EXERCISE INSTRUCTIONS —
Every line in the entries that holds "BUSY" should be identified and copied.

=====

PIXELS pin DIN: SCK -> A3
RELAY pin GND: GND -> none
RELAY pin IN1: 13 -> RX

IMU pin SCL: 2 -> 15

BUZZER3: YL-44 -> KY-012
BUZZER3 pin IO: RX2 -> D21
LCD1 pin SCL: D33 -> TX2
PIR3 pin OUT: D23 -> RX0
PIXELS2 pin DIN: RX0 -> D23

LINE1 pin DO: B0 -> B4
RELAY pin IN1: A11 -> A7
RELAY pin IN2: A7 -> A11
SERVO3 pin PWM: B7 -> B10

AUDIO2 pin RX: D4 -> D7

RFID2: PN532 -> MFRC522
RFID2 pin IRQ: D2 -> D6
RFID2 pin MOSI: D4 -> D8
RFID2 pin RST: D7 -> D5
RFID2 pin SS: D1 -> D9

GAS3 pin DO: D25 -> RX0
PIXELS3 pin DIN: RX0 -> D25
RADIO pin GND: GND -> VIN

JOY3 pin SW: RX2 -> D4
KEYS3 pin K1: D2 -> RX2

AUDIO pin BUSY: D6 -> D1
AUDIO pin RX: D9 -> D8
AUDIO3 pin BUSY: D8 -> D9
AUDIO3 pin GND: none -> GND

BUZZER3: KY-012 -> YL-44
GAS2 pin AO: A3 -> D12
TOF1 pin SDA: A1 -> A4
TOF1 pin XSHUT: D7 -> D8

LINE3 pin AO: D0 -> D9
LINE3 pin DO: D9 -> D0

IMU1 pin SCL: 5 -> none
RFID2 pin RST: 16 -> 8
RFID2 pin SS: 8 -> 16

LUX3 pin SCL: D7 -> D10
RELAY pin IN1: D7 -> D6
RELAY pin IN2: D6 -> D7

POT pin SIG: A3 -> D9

=====

EXERCISE ANSWER —
AUDIO pin BUSY: D6 -> D1
AUDIO3 pin BUSY: D8 -> D9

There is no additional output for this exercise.